### [The task]
Nothing but the text of the listing, repeated exactly, belongs in the answer; leave the images out.

───── Records provided ─────

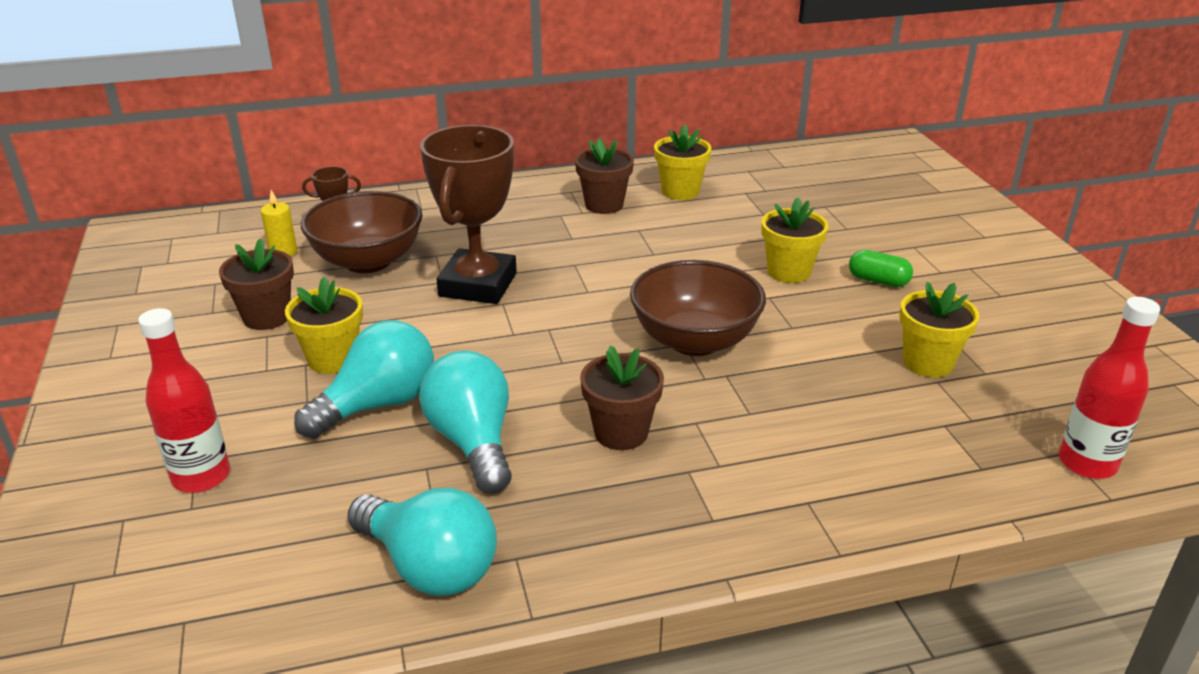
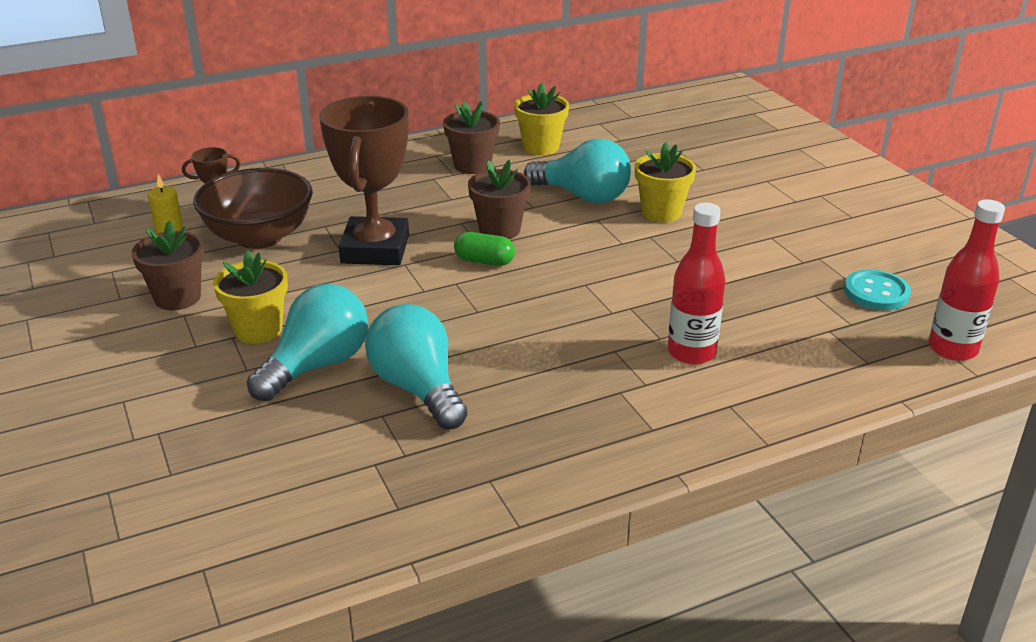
camera: 10 degrees left, 0 degrees up
red bottle [138,308,230,493] -> red bottle moved to [668,203,726,365]
turquoise light bulb [347,488,497,596] -> turquoise light bulb moved to [524,139,631,203]
brown flower pot [580,346,664,450] -> brown flower pot moved to [468,160,531,239]
brown bowl [630,260,766,356] -> none
green capsule [849,250,913,287] -> green capsule moved to [454,232,515,266]
yellow flower pot [900,282,980,377] -> none
none -> turquoise button [844,270,911,310]

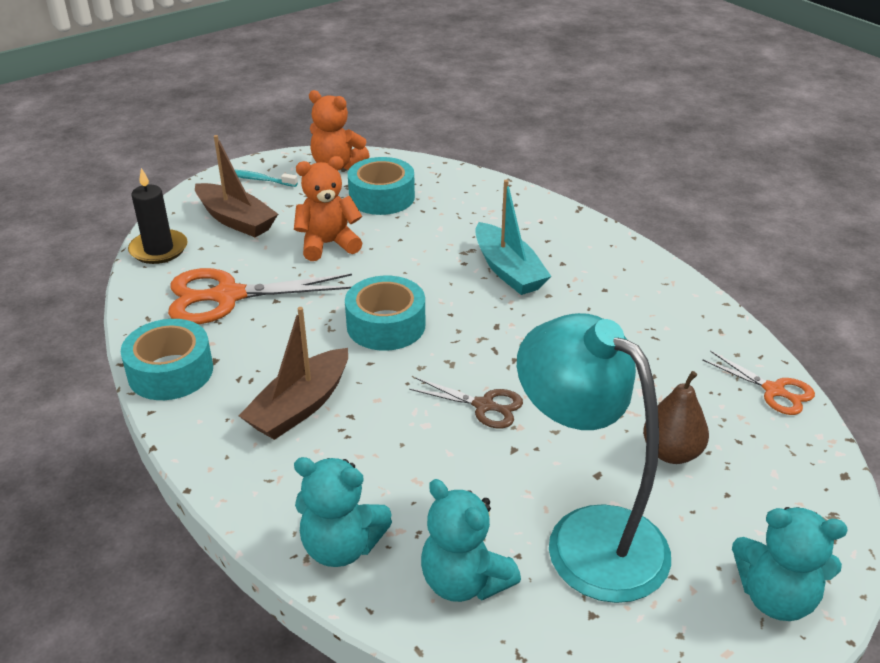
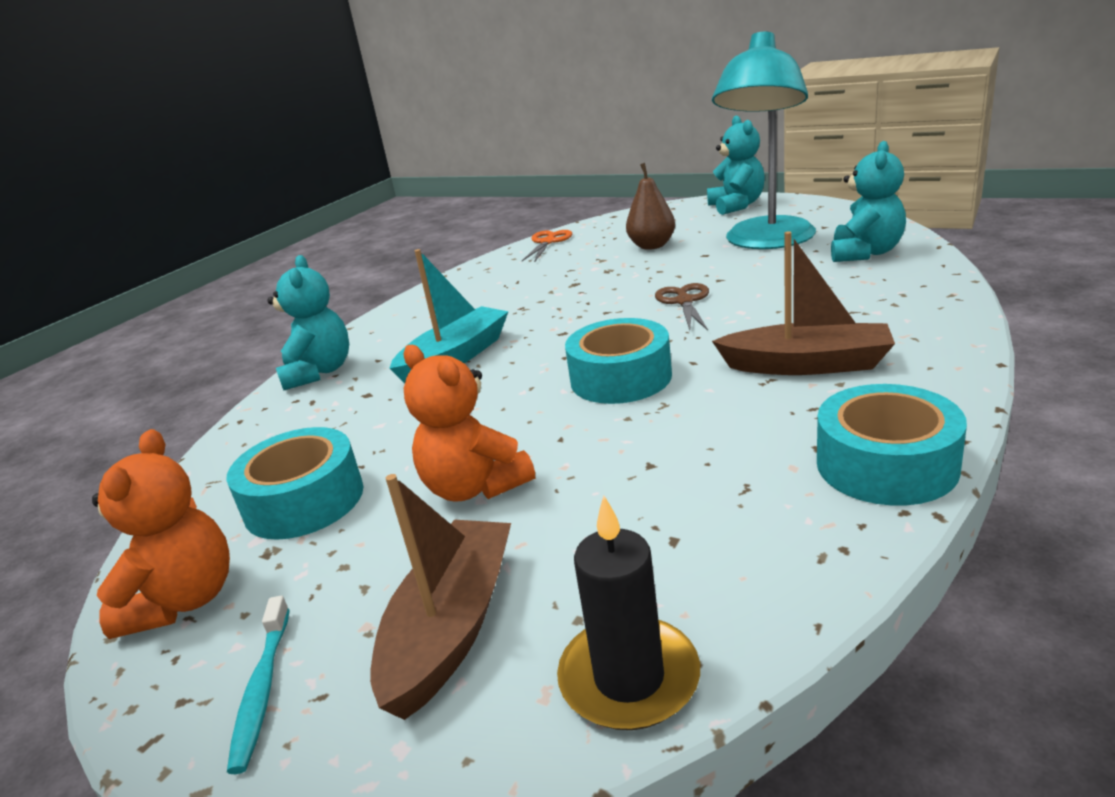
camera: 110 degrees left, 10 degrees down
orange scissors [168,268,352,324] -> none
turquoise teddy bear [294,457,392,567] -> turquoise teddy bear moved to [267,255,349,391]

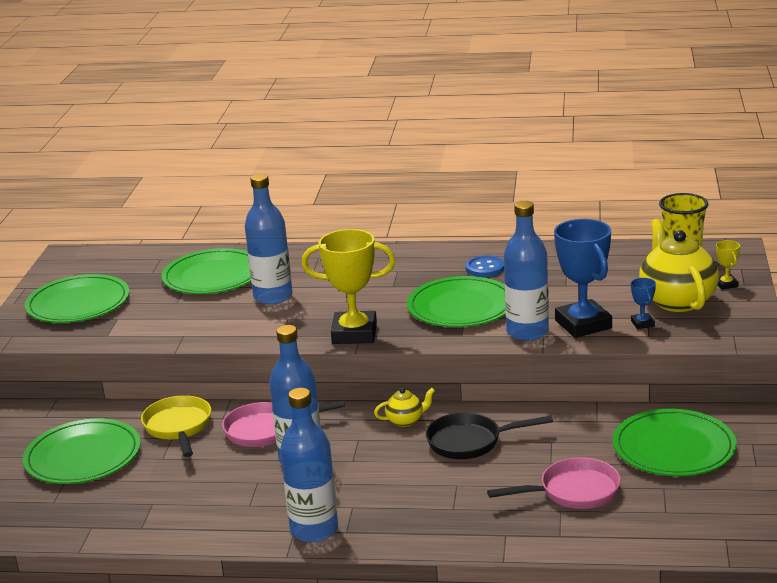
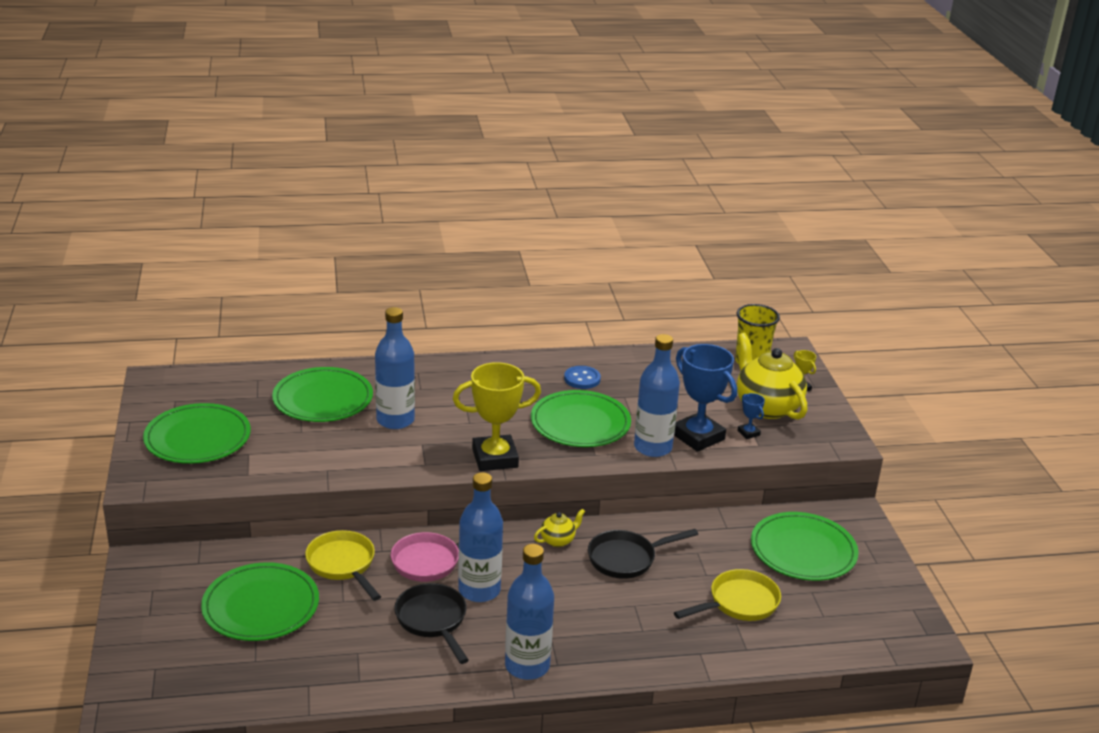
camera: 20 degrees left, 5 degrees up
pink pan [487,457,621,509] -> yellow pan [674,569,781,621]
none -> black pan [394,583,469,664]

─────

### [Reply]
camera: 10 degrees left, 0 degrees up
red bottle [138,308,230,493] -> red bottle moved to [668,203,726,365]
turquoise light bulb [347,488,497,596] -> turquoise light bulb moved to [524,139,631,203]
brown flower pot [580,346,664,450] -> brown flower pot moved to [468,160,531,239]
brown bowl [630,260,766,356] -> none
green capsule [849,250,913,287] -> green capsule moved to [454,232,515,266]
yellow flower pot [900,282,980,377] -> none
none -> turquoise button [844,270,911,310]

camera: 110 degrees left, 10 degrees down
orange scissors [168,268,352,324] -> none
turquoise teddy bear [294,457,392,567] -> turquoise teddy bear moved to [267,255,349,391]

camera: 20 degrees left, 5 degrees up
pink pan [487,457,621,509] -> yellow pan [674,569,781,621]
none -> black pan [394,583,469,664]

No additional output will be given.